Problem statement:
The response must consist of the lines below from the one with "camera: 80 degrees left, 30 degrees down" through the one with "(344, 275) = (457, 242): none -> blue battery", exactly as they appear and with both ends kept.

[Dataset records — start]

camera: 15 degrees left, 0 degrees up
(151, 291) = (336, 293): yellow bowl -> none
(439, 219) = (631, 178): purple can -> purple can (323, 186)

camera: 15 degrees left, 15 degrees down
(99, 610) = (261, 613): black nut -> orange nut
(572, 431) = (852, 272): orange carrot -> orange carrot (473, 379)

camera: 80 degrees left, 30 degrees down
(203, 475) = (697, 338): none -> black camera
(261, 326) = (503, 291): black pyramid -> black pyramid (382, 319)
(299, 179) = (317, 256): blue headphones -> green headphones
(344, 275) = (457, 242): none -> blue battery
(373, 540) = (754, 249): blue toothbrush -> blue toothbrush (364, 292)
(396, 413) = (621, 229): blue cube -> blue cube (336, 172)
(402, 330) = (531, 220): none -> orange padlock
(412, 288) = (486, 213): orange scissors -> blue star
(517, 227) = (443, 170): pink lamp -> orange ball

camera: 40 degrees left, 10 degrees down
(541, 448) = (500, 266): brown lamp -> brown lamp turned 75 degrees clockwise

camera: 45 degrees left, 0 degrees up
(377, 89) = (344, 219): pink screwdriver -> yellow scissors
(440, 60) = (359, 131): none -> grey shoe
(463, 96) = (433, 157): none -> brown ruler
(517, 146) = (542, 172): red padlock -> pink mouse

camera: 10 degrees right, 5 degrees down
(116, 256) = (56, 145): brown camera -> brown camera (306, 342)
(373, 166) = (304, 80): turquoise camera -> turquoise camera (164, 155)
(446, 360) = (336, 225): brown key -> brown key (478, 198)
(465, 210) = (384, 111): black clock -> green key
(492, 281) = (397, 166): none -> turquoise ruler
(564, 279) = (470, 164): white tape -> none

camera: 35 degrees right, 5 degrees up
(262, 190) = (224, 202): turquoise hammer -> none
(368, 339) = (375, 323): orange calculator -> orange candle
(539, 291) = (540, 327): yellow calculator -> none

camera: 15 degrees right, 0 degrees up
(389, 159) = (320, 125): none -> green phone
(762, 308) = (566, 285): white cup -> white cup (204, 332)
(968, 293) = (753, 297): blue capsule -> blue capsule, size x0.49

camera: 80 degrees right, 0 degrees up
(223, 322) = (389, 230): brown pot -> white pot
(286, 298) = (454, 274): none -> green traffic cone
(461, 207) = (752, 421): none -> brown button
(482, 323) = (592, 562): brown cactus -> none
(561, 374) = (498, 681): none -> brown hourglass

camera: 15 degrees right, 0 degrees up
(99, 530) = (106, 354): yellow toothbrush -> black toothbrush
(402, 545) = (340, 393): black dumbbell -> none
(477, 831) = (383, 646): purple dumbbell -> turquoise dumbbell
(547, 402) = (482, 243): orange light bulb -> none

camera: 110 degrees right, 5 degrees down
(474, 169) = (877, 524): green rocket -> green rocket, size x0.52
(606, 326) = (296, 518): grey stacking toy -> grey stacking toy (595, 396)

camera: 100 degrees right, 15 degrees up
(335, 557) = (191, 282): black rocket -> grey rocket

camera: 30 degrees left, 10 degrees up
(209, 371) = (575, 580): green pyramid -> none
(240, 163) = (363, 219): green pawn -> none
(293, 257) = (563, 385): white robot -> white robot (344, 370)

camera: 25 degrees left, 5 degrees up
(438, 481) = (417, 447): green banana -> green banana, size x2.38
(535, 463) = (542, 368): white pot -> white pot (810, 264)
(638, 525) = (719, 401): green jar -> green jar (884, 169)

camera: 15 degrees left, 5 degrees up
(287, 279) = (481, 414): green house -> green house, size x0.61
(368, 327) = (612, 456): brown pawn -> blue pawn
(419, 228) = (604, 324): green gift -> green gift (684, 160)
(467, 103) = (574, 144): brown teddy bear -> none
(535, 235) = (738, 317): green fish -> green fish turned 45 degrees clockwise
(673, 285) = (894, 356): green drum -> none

[Dataset records — finish]

Final answer:
camera: 80 degrees left, 30 degrees down
(203, 475) = (697, 338): none -> black camera
(261, 326) = (503, 291): black pyramid -> black pyramid (382, 319)
(299, 179) = (317, 256): blue headphones -> green headphones
(344, 275) = (457, 242): none -> blue battery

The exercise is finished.